**Task item:**
Your answer should hold every line of the records below that contains the string "lime".

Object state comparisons

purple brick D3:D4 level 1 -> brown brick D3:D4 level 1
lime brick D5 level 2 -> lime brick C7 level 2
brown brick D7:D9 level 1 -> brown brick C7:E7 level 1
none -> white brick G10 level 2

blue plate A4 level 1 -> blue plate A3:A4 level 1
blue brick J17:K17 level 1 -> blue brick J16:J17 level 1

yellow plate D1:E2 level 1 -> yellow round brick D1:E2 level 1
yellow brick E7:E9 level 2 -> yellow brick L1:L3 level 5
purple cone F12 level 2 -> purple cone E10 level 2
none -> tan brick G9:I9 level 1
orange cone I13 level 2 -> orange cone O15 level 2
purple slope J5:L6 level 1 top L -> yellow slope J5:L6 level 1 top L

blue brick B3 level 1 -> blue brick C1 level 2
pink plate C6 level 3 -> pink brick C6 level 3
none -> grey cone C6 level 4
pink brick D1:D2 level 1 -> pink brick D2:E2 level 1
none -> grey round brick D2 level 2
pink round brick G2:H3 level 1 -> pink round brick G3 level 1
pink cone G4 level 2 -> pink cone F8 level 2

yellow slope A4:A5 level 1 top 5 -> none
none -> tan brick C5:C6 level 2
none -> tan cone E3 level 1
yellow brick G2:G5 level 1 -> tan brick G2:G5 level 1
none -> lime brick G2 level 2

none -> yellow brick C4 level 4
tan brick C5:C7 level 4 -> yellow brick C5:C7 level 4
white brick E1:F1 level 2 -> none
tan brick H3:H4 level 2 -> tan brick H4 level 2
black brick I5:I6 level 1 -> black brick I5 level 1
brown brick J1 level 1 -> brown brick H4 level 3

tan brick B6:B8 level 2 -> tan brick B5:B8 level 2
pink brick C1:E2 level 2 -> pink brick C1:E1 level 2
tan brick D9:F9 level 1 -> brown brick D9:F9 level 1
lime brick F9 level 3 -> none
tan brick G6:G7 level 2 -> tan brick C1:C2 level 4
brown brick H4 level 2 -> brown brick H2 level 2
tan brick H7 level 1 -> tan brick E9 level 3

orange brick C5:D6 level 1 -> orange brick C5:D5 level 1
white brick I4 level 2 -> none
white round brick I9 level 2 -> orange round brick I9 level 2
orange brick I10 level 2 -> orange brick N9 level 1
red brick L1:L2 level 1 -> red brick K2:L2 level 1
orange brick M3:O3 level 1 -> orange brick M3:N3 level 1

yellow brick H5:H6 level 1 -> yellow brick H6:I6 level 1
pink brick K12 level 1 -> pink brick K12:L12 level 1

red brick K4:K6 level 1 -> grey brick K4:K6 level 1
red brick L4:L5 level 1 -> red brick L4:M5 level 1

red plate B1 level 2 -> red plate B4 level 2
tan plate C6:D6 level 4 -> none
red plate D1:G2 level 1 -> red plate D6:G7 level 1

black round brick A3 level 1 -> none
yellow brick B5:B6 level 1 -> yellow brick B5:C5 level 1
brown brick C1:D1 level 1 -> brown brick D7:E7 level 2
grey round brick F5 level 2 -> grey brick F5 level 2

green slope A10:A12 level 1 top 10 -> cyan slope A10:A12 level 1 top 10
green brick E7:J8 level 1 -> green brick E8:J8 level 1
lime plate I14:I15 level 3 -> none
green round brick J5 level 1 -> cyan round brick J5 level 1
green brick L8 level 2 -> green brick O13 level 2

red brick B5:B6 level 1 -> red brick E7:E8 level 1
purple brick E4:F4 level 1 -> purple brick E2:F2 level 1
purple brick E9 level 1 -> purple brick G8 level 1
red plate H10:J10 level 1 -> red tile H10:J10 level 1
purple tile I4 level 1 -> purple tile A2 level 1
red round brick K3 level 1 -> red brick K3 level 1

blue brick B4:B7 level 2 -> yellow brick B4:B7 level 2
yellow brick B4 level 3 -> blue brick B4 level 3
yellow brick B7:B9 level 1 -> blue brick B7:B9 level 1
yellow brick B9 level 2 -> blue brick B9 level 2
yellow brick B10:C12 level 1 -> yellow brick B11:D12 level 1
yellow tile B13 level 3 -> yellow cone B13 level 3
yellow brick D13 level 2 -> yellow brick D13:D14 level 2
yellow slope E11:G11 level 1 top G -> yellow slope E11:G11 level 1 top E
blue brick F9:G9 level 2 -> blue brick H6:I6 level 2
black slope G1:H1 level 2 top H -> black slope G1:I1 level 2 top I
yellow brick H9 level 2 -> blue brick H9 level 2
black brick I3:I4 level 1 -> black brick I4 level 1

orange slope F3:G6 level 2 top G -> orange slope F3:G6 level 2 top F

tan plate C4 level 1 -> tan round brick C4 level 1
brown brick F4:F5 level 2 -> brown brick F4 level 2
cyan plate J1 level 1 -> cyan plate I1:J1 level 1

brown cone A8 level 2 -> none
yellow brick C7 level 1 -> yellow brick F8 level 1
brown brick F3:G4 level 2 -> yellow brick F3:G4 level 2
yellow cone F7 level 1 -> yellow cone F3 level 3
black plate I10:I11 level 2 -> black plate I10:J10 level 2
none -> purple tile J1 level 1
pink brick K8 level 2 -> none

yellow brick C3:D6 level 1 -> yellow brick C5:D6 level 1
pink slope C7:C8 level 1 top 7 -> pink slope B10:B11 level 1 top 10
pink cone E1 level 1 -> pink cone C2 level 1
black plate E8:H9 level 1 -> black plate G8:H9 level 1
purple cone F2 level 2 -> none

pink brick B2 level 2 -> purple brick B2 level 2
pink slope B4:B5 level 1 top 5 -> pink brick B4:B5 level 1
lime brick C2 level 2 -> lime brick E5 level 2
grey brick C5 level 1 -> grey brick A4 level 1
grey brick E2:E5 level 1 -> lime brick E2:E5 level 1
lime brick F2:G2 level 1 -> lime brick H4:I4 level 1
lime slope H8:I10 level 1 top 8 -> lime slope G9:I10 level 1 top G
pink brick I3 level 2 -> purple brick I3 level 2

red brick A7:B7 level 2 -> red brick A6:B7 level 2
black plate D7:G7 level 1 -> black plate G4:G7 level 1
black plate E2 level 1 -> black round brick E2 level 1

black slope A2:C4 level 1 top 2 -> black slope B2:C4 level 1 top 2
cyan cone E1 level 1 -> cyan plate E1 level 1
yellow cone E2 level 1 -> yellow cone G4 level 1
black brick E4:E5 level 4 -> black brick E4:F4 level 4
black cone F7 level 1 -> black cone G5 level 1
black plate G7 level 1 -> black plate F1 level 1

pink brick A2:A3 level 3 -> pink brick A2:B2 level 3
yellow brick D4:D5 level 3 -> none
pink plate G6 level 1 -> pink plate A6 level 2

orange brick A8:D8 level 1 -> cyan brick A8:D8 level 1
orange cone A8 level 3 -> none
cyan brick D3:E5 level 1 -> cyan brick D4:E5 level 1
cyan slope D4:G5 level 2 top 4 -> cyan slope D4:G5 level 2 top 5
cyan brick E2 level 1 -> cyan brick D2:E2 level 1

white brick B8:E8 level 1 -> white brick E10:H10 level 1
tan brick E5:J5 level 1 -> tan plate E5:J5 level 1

**Response for this exercise:**
lime brick D5 level 2 -> lime brick C7 level 2
none -> lime brick G2 level 2
lime brick F9 level 3 -> none
lime plate I14:I15 level 3 -> none
lime brick C2 level 2 -> lime brick E5 level 2
grey brick E2:E5 level 1 -> lime brick E2:E5 level 1
lime brick F2:G2 level 1 -> lime brick H4:I4 level 1
lime slope H8:I10 level 1 top 8 -> lime slope G9:I10 level 1 top G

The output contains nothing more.